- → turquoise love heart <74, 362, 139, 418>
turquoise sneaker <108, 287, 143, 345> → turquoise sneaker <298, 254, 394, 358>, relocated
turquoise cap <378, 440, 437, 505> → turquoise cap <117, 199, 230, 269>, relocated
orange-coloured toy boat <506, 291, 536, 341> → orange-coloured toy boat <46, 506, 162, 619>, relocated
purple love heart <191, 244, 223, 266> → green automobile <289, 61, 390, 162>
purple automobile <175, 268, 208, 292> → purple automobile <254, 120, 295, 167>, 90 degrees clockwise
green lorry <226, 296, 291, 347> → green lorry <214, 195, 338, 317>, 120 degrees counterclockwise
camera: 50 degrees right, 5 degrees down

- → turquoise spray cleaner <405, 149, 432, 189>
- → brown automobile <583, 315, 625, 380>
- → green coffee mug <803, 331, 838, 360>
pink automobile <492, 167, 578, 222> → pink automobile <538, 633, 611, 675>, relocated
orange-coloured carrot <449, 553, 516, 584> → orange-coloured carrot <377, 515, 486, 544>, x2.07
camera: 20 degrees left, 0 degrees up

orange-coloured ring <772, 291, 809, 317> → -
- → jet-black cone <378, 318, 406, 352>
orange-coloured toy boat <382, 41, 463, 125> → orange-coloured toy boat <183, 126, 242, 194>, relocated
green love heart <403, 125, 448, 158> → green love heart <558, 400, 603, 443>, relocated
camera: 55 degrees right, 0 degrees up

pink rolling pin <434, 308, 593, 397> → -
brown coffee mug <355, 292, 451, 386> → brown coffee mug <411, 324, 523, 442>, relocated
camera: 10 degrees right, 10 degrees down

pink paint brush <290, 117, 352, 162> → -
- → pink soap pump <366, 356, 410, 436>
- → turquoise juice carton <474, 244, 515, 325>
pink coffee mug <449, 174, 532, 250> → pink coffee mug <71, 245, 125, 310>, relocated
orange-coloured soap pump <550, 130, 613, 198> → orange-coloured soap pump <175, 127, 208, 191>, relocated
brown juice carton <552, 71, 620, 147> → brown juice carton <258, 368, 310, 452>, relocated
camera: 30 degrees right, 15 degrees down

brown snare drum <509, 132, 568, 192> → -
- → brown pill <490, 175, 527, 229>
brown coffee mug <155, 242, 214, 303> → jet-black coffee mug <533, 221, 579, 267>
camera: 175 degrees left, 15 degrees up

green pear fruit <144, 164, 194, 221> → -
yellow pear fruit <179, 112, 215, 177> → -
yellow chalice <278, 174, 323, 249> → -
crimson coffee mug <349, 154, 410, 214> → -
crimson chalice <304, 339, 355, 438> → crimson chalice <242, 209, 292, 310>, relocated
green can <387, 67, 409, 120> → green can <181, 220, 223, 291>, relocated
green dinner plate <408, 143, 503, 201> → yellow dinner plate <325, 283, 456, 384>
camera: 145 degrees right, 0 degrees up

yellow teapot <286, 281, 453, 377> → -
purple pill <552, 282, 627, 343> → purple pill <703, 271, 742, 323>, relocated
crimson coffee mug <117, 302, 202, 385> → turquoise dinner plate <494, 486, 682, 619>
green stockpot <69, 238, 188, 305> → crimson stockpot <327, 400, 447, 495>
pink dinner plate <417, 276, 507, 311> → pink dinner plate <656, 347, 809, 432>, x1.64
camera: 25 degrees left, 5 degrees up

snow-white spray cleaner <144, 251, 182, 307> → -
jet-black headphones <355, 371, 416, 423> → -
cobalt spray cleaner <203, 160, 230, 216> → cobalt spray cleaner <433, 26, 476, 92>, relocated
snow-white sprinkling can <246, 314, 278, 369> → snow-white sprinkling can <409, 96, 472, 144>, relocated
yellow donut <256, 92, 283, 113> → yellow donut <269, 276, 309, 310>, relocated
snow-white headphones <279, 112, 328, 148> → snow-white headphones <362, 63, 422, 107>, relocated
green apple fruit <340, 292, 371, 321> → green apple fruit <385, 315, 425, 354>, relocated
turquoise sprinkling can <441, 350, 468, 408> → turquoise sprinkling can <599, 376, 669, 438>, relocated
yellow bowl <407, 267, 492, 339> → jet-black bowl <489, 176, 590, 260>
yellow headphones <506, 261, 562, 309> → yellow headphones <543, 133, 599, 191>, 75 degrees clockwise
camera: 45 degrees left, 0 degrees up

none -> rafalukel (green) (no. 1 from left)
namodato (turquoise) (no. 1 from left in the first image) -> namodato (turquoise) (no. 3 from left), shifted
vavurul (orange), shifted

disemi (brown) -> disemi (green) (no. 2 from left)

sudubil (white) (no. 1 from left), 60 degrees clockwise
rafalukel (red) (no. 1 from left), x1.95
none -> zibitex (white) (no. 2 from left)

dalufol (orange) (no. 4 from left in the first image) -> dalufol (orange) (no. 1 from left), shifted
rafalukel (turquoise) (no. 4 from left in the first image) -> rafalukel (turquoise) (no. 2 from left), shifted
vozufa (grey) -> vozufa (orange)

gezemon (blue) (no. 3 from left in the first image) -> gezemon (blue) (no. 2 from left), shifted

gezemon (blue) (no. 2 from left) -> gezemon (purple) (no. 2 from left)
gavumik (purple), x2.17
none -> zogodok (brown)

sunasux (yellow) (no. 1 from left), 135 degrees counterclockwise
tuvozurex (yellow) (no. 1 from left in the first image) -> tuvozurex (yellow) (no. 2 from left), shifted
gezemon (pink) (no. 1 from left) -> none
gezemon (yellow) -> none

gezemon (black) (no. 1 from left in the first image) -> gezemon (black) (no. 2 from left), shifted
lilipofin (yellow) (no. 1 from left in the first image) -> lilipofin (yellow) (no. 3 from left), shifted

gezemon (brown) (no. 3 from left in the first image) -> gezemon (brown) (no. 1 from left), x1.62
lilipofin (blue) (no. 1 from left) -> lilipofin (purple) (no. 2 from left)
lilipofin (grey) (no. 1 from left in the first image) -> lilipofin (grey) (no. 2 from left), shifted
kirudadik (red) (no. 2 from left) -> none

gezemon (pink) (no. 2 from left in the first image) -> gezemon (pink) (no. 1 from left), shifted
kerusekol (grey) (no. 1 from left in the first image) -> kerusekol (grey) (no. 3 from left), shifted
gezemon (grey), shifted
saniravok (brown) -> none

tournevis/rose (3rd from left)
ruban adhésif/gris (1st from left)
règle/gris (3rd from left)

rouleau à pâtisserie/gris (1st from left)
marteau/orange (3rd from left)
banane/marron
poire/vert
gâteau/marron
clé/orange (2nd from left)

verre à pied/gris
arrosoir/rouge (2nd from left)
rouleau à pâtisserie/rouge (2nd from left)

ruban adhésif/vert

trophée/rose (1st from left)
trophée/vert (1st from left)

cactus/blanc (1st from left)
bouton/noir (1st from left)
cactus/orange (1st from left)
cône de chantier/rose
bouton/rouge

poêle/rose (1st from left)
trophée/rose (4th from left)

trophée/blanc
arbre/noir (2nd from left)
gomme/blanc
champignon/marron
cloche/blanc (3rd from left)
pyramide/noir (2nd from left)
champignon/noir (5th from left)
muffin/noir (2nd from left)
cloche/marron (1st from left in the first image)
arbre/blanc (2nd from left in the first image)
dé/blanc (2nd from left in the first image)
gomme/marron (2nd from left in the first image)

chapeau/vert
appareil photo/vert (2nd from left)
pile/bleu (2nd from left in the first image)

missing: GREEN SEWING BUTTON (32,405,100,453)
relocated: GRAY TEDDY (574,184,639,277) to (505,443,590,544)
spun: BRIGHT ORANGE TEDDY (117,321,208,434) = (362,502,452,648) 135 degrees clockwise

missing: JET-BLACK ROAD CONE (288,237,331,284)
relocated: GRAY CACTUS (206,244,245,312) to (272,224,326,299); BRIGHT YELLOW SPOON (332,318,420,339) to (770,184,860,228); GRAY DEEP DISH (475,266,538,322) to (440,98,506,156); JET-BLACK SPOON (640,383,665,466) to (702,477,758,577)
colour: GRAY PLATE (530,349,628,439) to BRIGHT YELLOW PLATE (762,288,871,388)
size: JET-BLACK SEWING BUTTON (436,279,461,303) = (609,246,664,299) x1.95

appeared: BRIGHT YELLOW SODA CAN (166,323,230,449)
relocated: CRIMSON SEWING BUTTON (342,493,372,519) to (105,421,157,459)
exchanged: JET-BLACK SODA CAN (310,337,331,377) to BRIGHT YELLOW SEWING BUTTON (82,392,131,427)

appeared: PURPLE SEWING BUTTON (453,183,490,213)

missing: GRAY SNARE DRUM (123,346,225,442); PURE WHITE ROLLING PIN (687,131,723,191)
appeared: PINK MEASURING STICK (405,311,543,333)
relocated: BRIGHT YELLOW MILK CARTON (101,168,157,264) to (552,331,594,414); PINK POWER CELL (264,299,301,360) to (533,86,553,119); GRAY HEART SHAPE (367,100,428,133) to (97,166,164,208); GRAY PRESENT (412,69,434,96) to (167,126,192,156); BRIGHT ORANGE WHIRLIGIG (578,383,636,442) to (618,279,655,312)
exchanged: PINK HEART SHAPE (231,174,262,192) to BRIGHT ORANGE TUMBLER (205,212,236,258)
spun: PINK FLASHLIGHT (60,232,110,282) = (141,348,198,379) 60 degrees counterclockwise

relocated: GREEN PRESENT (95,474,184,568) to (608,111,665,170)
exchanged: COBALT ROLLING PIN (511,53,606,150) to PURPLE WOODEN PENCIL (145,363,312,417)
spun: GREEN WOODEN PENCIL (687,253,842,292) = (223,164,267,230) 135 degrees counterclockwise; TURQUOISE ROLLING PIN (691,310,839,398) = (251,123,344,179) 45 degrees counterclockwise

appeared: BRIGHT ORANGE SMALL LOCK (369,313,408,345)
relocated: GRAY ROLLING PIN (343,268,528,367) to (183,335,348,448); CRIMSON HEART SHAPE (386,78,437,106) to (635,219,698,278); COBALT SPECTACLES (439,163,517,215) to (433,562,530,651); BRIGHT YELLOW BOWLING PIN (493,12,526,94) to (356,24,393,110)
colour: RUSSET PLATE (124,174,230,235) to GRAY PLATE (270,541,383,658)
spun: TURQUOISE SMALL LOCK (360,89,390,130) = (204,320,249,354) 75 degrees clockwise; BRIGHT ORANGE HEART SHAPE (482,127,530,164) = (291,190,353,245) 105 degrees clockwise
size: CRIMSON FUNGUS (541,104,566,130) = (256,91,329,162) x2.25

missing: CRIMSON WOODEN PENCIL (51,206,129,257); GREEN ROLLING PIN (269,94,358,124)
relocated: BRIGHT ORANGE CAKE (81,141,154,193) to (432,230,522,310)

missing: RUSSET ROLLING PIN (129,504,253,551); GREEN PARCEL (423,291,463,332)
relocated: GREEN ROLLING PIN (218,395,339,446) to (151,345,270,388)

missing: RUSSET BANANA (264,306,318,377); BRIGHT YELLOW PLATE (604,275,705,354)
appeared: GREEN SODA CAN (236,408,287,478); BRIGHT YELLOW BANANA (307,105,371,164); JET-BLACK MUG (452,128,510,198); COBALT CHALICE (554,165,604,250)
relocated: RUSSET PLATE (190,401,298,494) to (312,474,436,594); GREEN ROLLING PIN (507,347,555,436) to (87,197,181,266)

•••

REQUIREMENT:
Of all the entries above, retype exactly the lines from the line with "turquoise cap <378, 440, 437, 505>" to the line with "orange-coloured toy boat <506, 291, 536, 341>", both included, and no others.

RESPONSE:
turquoise cap <378, 440, 437, 505> → turquoise cap <117, 199, 230, 269>, relocated
orange-coloured toy boat <506, 291, 536, 341> → orange-coloured toy boat <46, 506, 162, 619>, relocated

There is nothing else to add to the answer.